**WHAT NEEDS TO BE DONE:** Could you repeat the listing exactly, leaving out the pictures?

**DATASET EXCERPT:**
==*==

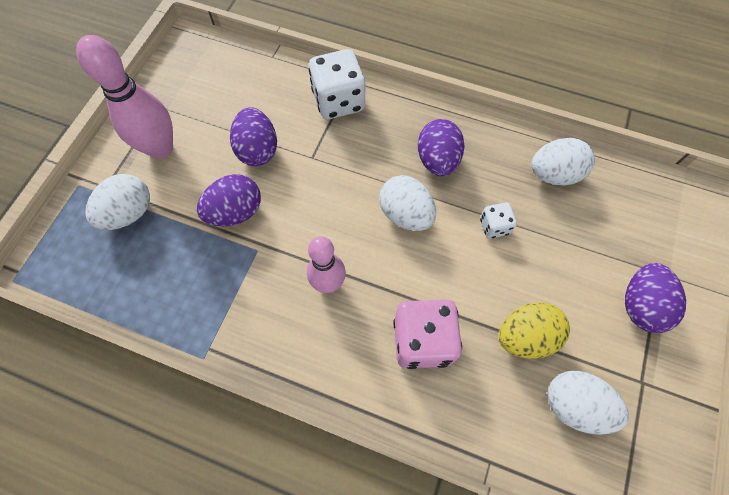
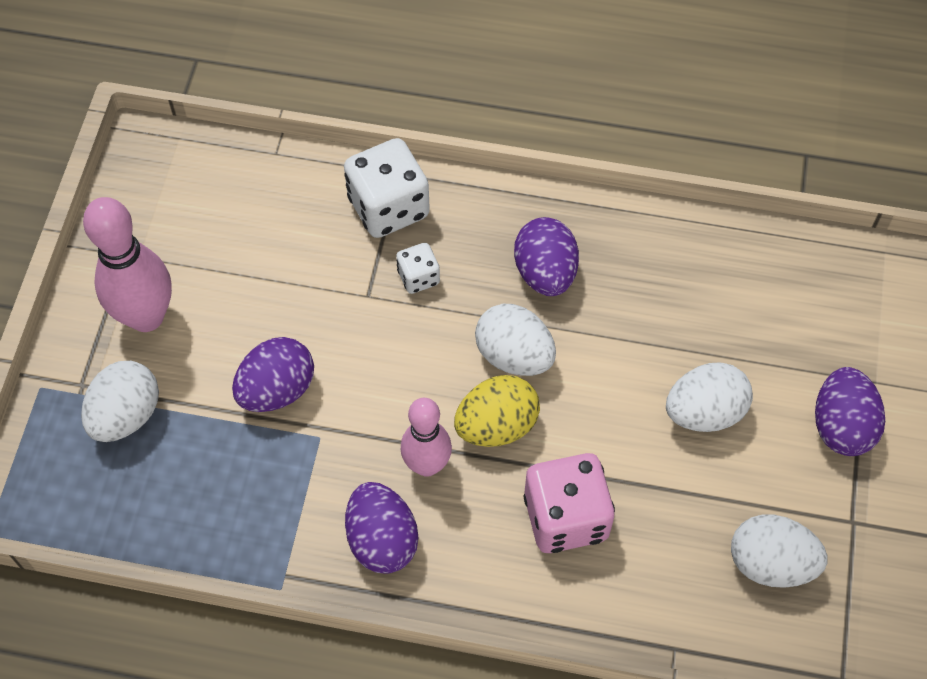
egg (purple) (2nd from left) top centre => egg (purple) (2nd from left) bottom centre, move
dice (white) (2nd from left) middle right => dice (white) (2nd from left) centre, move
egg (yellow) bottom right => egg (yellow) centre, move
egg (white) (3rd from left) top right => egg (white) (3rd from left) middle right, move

==*==

**TASK RESULT:**
egg (purple) (2nd from left) top centre => egg (purple) (2nd from left) bottom centre, move
dice (white) (2nd from left) middle right => dice (white) (2nd from left) centre, move
egg (yellow) bottom right => egg (yellow) centre, move
egg (white) (3rd from left) top right => egg (white) (3rd from left) middle right, move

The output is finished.